# [Task requirements]
Copy exactly, and only, the lines that start at the line containing "drzewko [pomarańczowy] (no. 1 from left)" and end at the last line of the material below.

# [Data section]
►
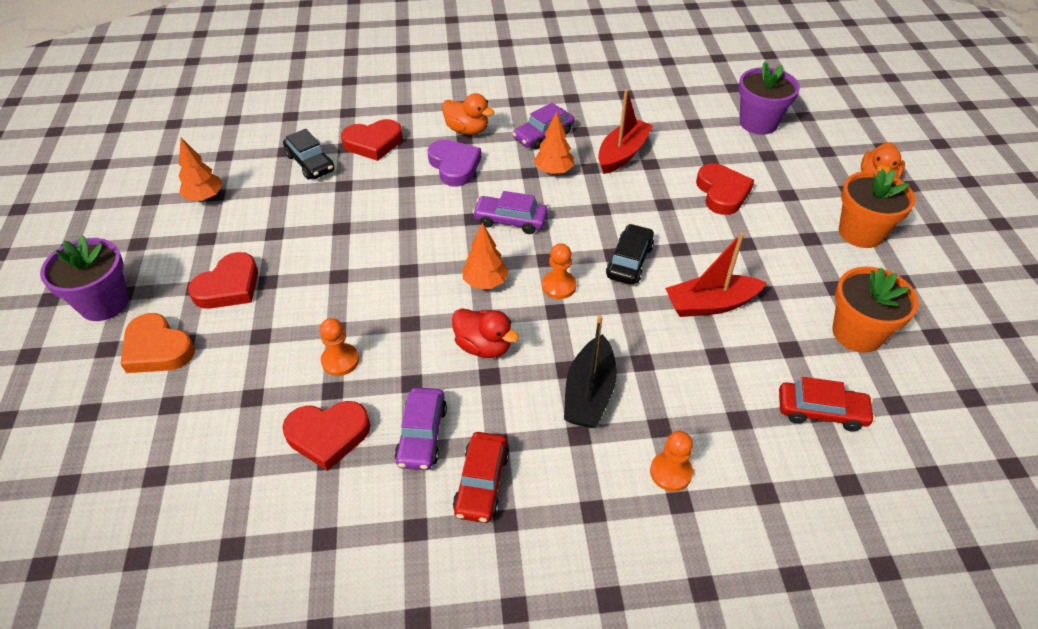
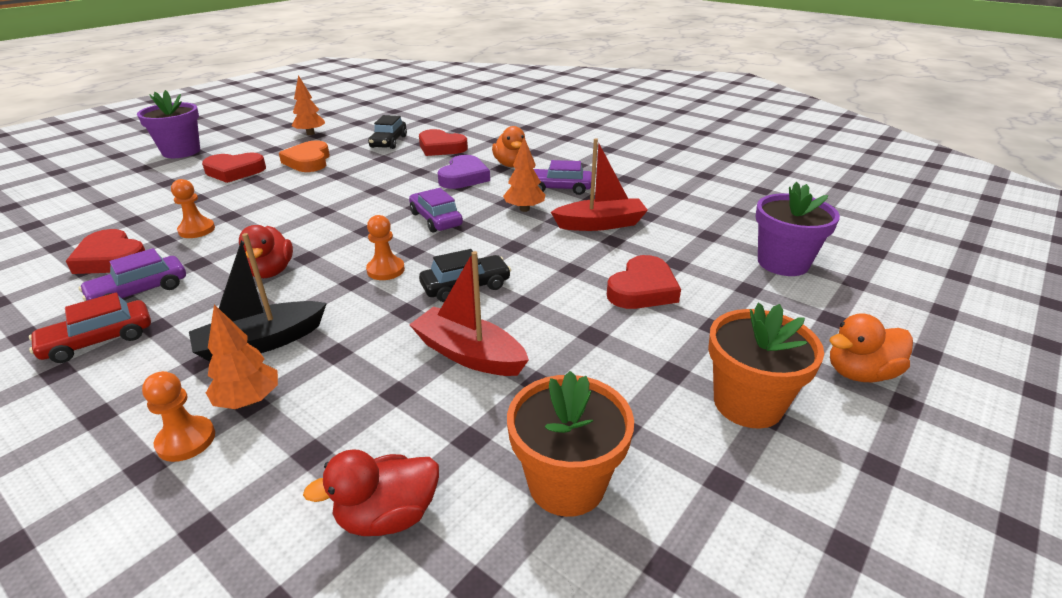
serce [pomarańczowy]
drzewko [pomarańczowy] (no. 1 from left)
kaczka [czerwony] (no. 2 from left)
◄
# [Solution to this problem]
drzewko [pomarańczowy] (no. 1 from left)
kaczka [czerwony] (no. 2 from left)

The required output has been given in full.